Collected data entries
----

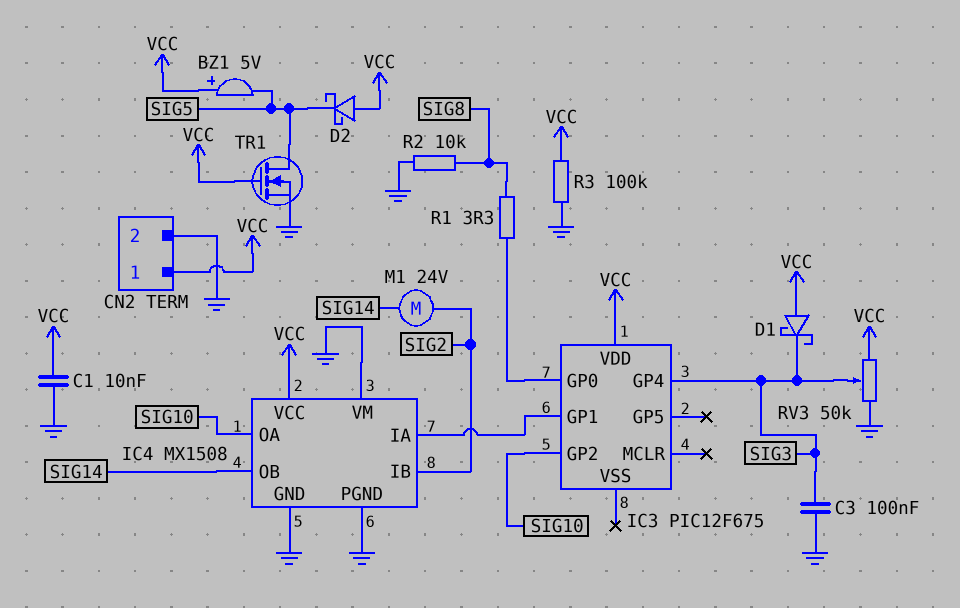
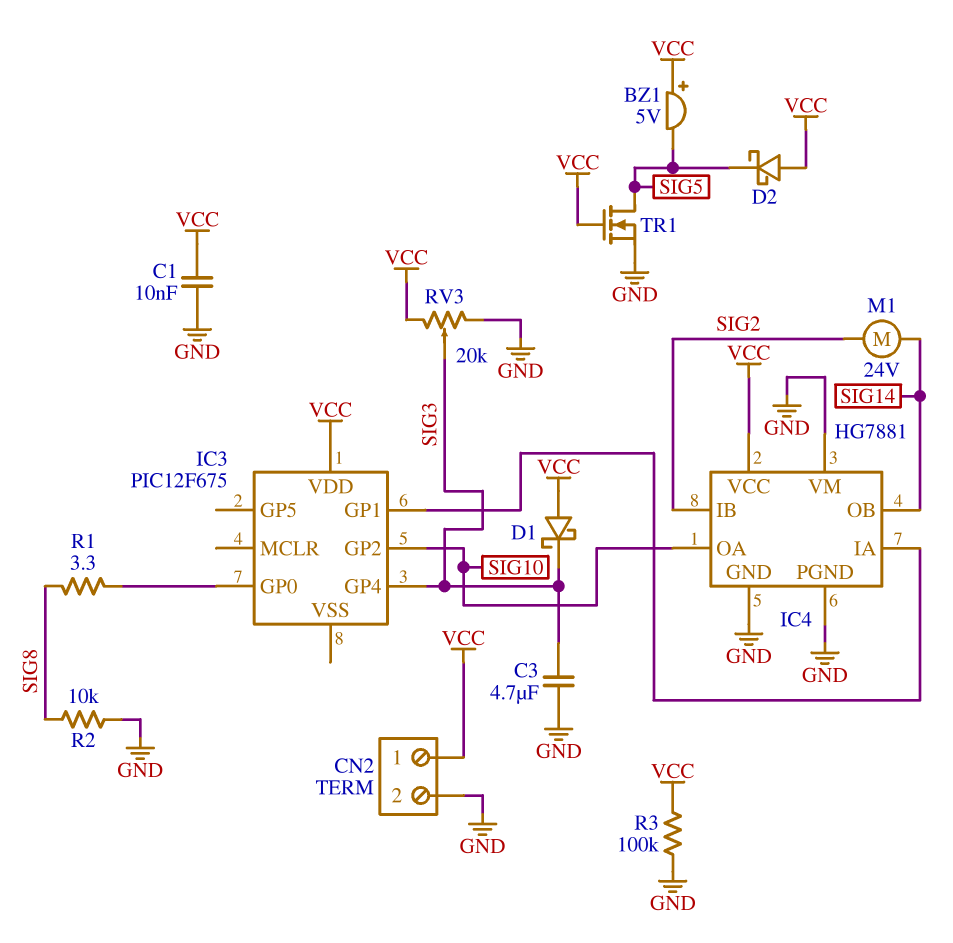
C3: 100nF (GND, SIG3) -> 4.7uF (GND, SIG3)
IC4: MX1508 -> HG7881
RV3: 50k (GND, VCC, wiper SIG3) -> 20k (GND, VCC, wiper SIG3)

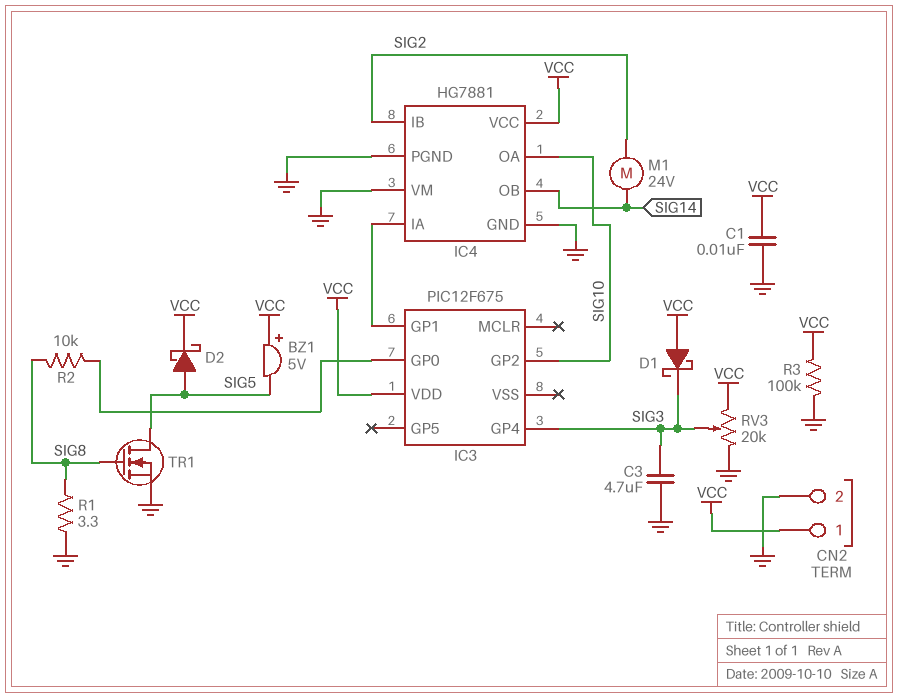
D2: schottky (A VCC, K SIG5) -> schottky (A SIG5, K VCC)
R1: 3.3 (IC3/GP0, SIG8) -> 3.3 (GND, SIG8)
R2: 10k (GND, SIG8) -> 10k (IC3/GP0, SIG8)
TR1: NMOS (G VCC, D SIG5, S GND) -> NMOS (G SIG8, D SIG5, S GND)

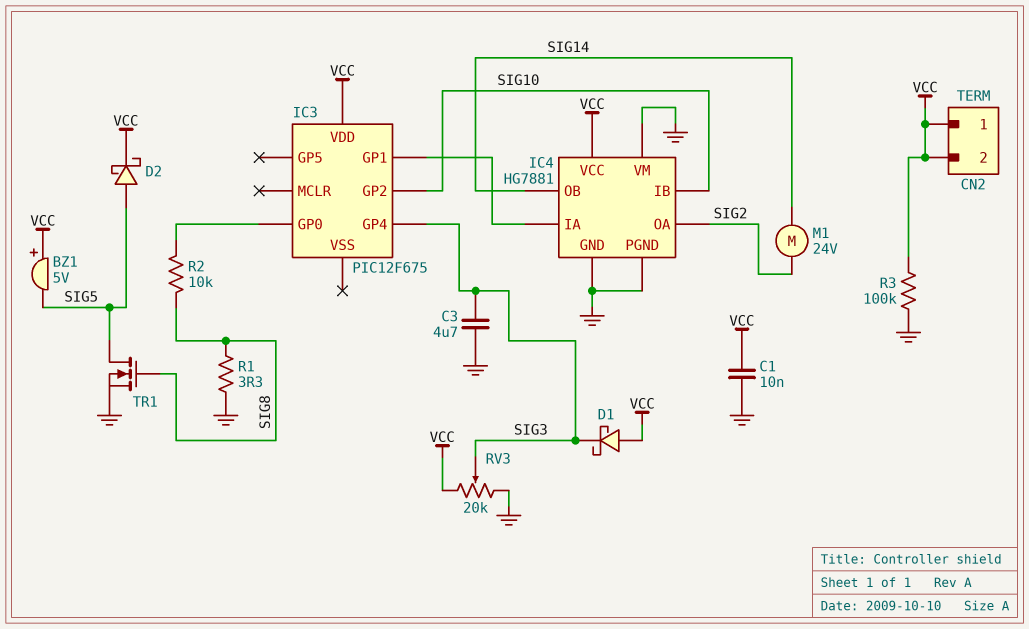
CN2 pin 2: GND -> VCC
IC4 pin IB: SIG2 -> SIG10
IC4 pin OA: SIG10 -> SIG2

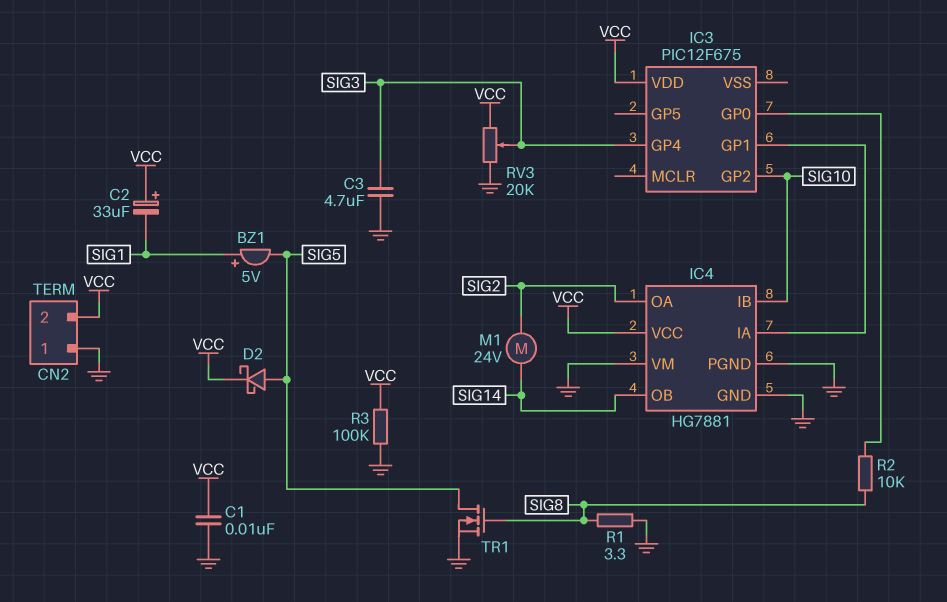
BZ1: buzzer 5V (plus VCC, minus SIG5) -> buzzer 5V (plus SIG1, minus SIG5)
C2: none -> 33uF (plus VCC, minus SIG1)
CN2 pin 1: VCC -> GND
D1: schottky (A VCC, K SIG3) -> none

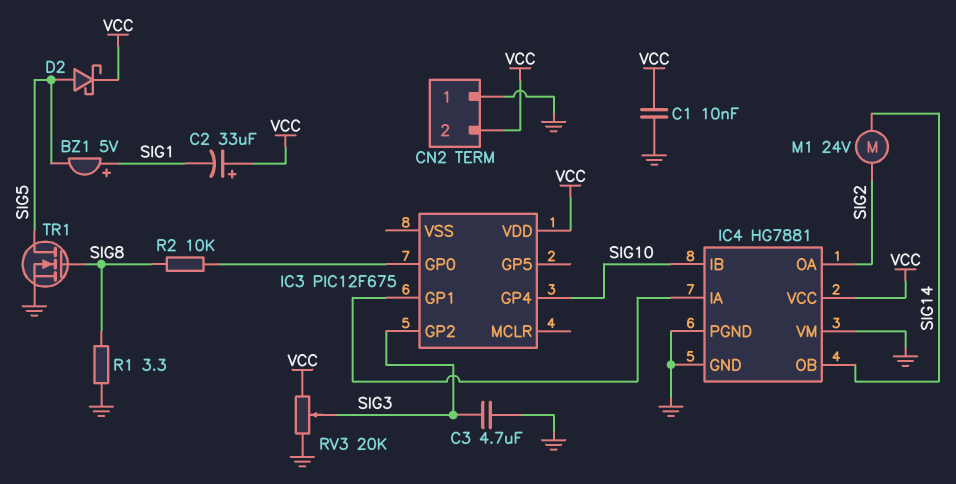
IC3 pin GP2: SIG10 -> SIG3
IC3 pin GP4: SIG3 -> SIG10
R3: 100k (GND, VCC) -> none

----

Keep the pictures out, and write out the rest of the data above word for word.

▸ **TASK RESULT**
C3: 100nF (GND, SIG3) -> 4.7uF (GND, SIG3)
IC4: MX1508 -> HG7881
RV3: 50k (GND, VCC, wiper SIG3) -> 20k (GND, VCC, wiper SIG3)

D2: schottky (A VCC, K SIG5) -> schottky (A SIG5, K VCC)
R1: 3.3 (IC3/GP0, SIG8) -> 3.3 (GND, SIG8)
R2: 10k (GND, SIG8) -> 10k (IC3/GP0, SIG8)
TR1: NMOS (G VCC, D SIG5, S GND) -> NMOS (G SIG8, D SIG5, S GND)

CN2 pin 2: GND -> VCC
IC4 pin IB: SIG2 -> SIG10
IC4 pin OA: SIG10 -> SIG2

BZ1: buzzer 5V (plus VCC, minus SIG5) -> buzzer 5V (plus SIG1, minus SIG5)
C2: none -> 33uF (plus VCC, minus SIG1)
CN2 pin 1: VCC -> GND
D1: schottky (A VCC, K SIG3) -> none

IC3 pin GP2: SIG10 -> SIG3
IC3 pin GP4: SIG3 -> SIG10
R3: 100k (GND, VCC) -> none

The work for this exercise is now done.